Copy exactly the lines from the start of the material through the line with "brown cross: (147, 120) -> (188, 100), moved". Pictures stay out of the copy.

*** Begin section ***

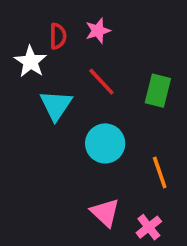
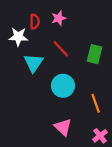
white star: (31, 62) -> (18, 37), turned -30
pink cross: (149, 227) -> (100, 136), moved

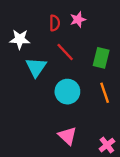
pink star: (59, 18) -> (78, 20), moved
red semicircle: (35, 22) -> (55, 23), moved
orange line: (96, 103) -> (105, 93), moved

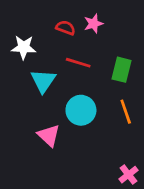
red semicircle: (55, 23) -> (66, 28), turned -70
red line: (65, 52) -> (78, 63), turned -30
pink triangle: (67, 136) -> (49, 135), moved

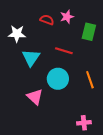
red line: (78, 63) -> (64, 51), moved
green rectangle: (121, 70) -> (89, 32), moved
pink cross: (128, 175) -> (84, 123), moved, turned 32

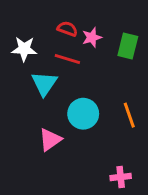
pink star: (67, 17) -> (92, 37), moved
red line: (64, 51) -> (67, 59), moved
pink triangle: (35, 97) -> (50, 140), turned 42

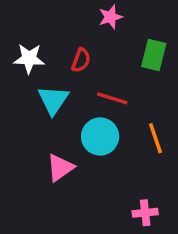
red semicircle: (67, 29) -> (81, 60), moved, turned 90
pink star: (92, 37) -> (110, 17), moved
red line: (67, 59) -> (112, 98), moved

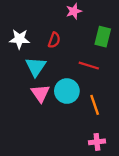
red line: (112, 98) -> (89, 66), moved
orange line: (156, 138) -> (95, 105), moved
pink triangle: (60, 168) -> (40, 93), moved, turned -30

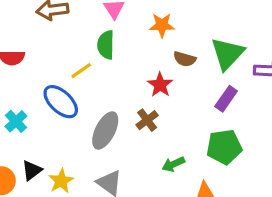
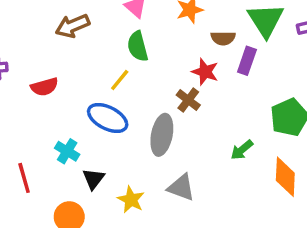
purple rectangle: (226, 99) -> (247, 61), moved
brown cross: (147, 120) -> (188, 100), moved
black triangle: (32, 170) -> (93, 179), moved

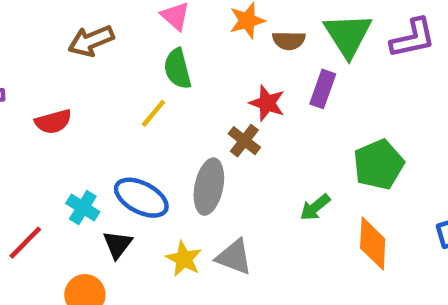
brown semicircle: (223, 38) -> (289, 40), moved
blue ellipse: (108, 118) -> (141, 198), moved
red line: (24, 178) -> (25, 243), turned 60
yellow star: (131, 200) -> (184, 259), moved

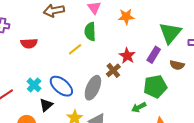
brown semicircle: (289, 40) -> (177, 65), moved
green pentagon: (379, 165) -> (155, 87), moved

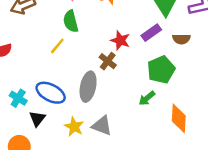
purple rectangle: (154, 55) -> (151, 33), turned 35

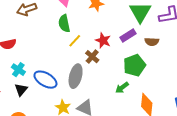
yellow line: (57, 46) -> (75, 41), moved
cyan cross: (18, 98) -> (18, 70), moved
black triangle: (37, 119) -> (21, 90), moved

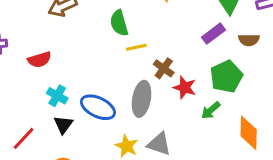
yellow line: (75, 41) -> (136, 47), turned 40
red star: (103, 41) -> (185, 88), moved

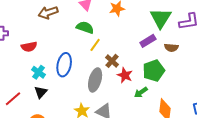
green semicircle: (119, 23) -> (85, 27), turned 120
yellow line: (136, 47) -> (95, 45), turned -48
blue ellipse: (98, 107) -> (64, 65), moved, turned 70

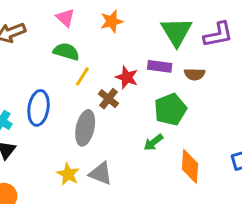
purple rectangle: (148, 41) -> (160, 66), turned 42
red star: (125, 75) -> (127, 77), moved

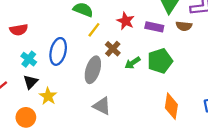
brown semicircle: (195, 74) -> (184, 26), moved
red star: (127, 77) -> (126, 21), moved
green arrow: (153, 142) -> (133, 63), moved
yellow star: (68, 174) -> (48, 96), moved

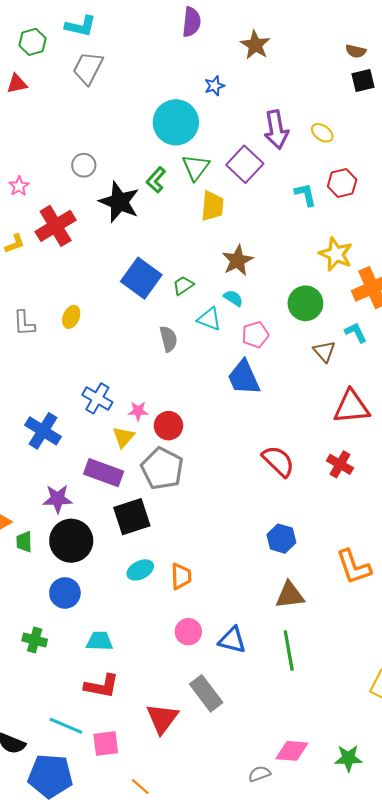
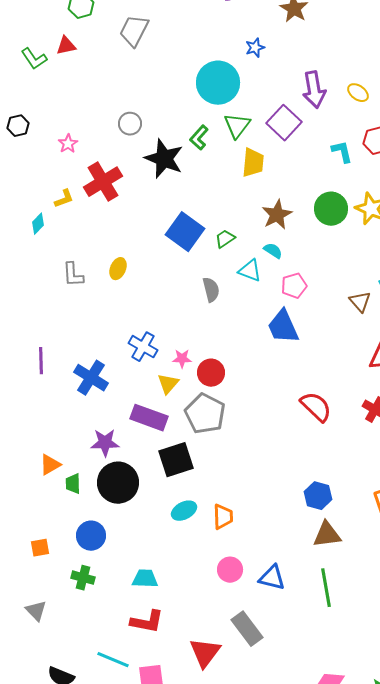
green circle: (305, 303) -> (331, 209), moved
blue hexagon: (281, 539) -> (318, 496), moved
blue circle: (65, 593) -> (91, 536), moved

*** End section ***

● **RESULT OF THIS TASK**
white star: (31, 62) -> (18, 37), turned -30
pink cross: (149, 227) -> (100, 136), moved

pink star: (59, 18) -> (78, 20), moved
red semicircle: (35, 22) -> (55, 23), moved
orange line: (96, 103) -> (105, 93), moved

red semicircle: (55, 23) -> (66, 28), turned -70
red line: (65, 52) -> (78, 63), turned -30
pink triangle: (67, 136) -> (49, 135), moved

red line: (78, 63) -> (64, 51), moved
green rectangle: (121, 70) -> (89, 32), moved
pink cross: (128, 175) -> (84, 123), moved, turned 32

pink star: (67, 17) -> (92, 37), moved
red line: (64, 51) -> (67, 59), moved
pink triangle: (35, 97) -> (50, 140), turned 42

red semicircle: (67, 29) -> (81, 60), moved, turned 90
pink star: (92, 37) -> (110, 17), moved
red line: (67, 59) -> (112, 98), moved

red line: (112, 98) -> (89, 66), moved
orange line: (156, 138) -> (95, 105), moved
pink triangle: (60, 168) -> (40, 93), moved, turned -30

purple rectangle: (226, 99) -> (247, 61), moved
brown cross: (147, 120) -> (188, 100), moved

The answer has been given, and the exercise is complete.